• Problem
Which lines in the records below contain the word "cube"? Return each of them.

• Exercise data
========================
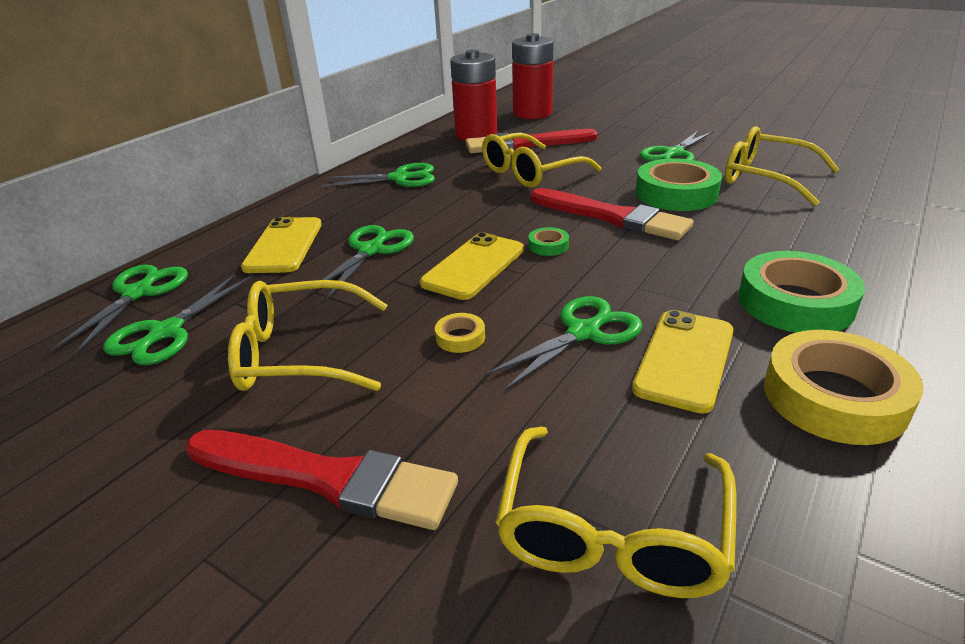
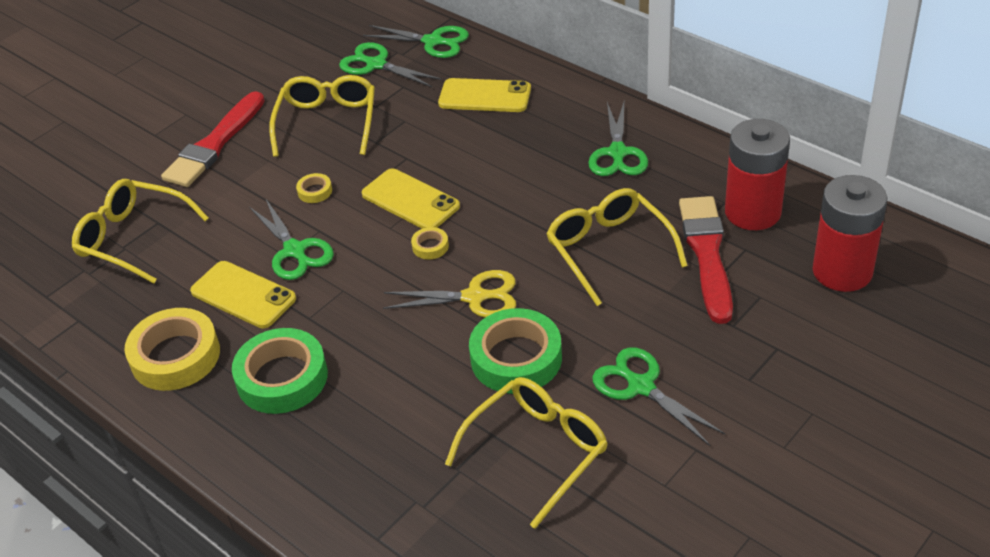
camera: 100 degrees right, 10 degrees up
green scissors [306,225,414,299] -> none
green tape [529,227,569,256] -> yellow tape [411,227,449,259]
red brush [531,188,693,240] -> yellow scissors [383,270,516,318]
========================
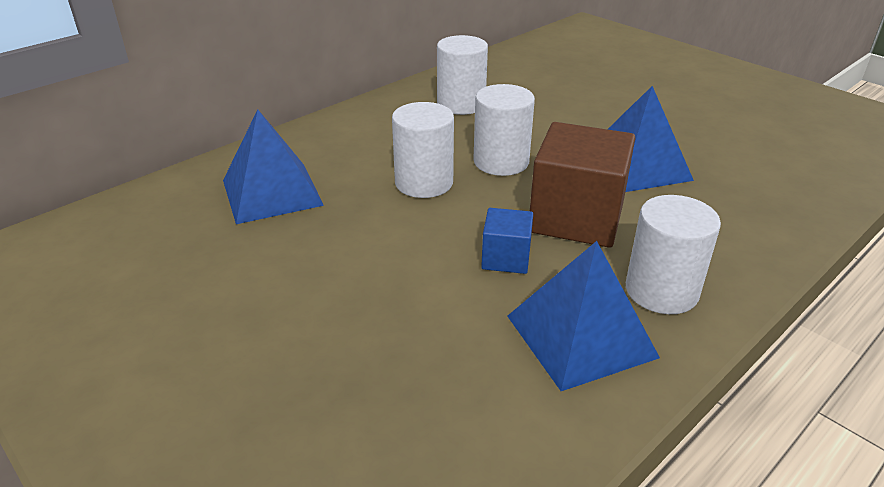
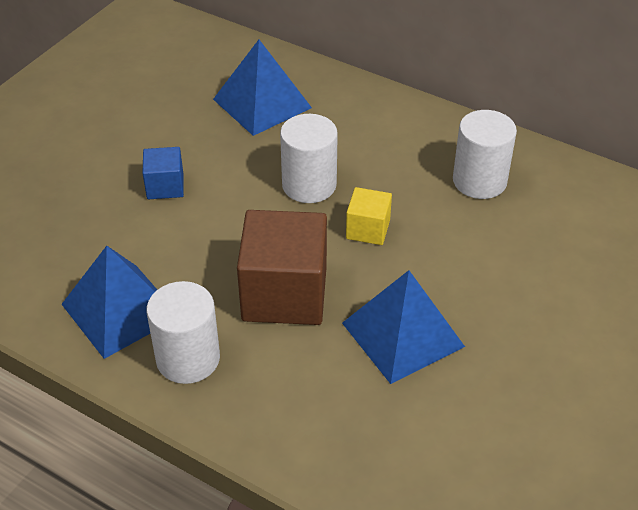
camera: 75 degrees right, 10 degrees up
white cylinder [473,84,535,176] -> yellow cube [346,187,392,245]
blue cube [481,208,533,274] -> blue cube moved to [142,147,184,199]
========================
• Response to the exercise
white cylinder [473,84,535,176] -> yellow cube [346,187,392,245]
blue cube [481,208,533,274] -> blue cube moved to [142,147,184,199]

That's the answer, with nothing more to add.